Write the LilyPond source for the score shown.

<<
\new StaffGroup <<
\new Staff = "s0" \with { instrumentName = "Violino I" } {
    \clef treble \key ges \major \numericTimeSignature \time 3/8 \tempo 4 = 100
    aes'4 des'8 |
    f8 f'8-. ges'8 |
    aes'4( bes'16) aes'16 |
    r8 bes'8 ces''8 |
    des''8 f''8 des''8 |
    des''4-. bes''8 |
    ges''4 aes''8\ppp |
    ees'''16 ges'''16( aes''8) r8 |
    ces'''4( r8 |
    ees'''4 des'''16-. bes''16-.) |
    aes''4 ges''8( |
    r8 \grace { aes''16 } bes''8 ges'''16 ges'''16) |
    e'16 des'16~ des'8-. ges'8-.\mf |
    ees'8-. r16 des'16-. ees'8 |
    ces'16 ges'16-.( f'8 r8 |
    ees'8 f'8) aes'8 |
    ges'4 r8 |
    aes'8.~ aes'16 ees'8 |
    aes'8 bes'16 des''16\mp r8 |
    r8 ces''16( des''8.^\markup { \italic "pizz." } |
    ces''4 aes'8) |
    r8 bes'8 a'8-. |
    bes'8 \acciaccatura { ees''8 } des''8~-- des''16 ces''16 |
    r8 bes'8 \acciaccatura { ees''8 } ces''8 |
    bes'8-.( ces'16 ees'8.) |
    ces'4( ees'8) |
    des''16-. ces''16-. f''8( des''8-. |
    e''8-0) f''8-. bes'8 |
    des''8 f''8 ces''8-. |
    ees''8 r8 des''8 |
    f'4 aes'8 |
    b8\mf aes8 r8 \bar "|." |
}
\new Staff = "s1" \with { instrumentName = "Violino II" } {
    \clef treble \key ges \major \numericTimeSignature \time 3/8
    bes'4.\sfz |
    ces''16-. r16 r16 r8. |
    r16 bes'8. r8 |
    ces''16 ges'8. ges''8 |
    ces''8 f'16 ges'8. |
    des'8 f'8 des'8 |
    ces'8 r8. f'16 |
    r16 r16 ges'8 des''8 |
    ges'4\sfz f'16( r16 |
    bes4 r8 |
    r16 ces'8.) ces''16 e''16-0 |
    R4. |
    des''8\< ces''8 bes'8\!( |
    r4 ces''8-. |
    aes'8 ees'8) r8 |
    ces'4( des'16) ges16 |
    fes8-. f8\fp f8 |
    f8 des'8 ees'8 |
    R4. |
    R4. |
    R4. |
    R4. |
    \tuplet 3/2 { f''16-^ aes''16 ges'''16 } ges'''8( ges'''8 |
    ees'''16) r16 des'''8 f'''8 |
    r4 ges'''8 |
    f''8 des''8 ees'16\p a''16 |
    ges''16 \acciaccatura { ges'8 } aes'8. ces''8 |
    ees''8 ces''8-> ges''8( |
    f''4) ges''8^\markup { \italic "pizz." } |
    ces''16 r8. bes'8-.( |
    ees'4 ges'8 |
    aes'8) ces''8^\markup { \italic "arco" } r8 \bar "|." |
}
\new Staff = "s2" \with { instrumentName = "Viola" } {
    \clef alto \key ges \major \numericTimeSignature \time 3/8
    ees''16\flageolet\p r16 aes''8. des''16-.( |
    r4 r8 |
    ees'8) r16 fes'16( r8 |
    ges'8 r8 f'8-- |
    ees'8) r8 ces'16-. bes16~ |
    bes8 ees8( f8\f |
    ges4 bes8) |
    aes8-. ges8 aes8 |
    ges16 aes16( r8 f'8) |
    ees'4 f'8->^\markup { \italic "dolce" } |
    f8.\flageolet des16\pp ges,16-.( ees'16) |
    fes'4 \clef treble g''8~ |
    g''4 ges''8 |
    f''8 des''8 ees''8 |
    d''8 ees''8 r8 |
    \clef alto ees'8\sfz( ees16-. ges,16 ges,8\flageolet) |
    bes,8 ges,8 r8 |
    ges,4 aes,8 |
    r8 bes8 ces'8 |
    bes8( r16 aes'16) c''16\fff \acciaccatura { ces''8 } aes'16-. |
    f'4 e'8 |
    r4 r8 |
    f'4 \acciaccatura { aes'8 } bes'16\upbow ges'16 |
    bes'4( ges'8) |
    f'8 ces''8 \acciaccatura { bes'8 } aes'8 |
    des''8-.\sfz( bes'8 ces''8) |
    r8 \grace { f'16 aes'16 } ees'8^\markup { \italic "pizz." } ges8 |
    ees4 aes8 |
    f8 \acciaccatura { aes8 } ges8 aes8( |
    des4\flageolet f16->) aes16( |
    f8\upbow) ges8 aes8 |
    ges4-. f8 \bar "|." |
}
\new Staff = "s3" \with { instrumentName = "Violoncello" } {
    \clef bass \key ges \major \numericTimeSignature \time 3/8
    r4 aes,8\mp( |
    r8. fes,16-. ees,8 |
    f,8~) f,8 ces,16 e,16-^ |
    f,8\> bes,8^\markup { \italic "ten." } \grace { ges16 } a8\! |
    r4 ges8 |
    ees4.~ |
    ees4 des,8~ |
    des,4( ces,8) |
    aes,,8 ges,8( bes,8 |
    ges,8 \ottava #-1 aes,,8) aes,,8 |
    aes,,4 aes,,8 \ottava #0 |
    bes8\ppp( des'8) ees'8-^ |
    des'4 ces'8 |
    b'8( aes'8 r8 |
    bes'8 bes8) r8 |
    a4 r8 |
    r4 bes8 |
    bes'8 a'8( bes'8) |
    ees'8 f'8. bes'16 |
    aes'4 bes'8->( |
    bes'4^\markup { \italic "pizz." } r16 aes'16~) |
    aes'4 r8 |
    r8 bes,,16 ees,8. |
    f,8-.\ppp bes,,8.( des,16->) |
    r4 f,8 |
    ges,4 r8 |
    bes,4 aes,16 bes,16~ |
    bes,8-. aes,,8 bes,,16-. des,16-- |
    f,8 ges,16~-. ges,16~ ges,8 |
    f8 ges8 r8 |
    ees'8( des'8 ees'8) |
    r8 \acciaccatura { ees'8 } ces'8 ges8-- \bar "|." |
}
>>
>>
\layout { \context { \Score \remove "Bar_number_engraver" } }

· · · ·

* _GIVEN INSTRUCTION_
Pull out every line in the data above that contains the string "italic", and match its case exactly.

* _TASK ANSWER_
    r8 ces''16( des''8.^\markup { \italic "pizz." } |
    f''4) ges''8^\markup { \italic "pizz." } |
    aes'8) ces''8^\markup { \italic "arco" } r8 \bar "|." |
    ees'4 f'8->^\markup { \italic "dolce" } |
    r8 \grace { f'16 aes'16 } ees'8^\markup { \italic "pizz." } ges8 |
    f,8\> bes,8^\markup { \italic "ten." } \grace { ges16 } a8\! |
    bes'4^\markup { \italic "pizz." } r16 aes'16~) |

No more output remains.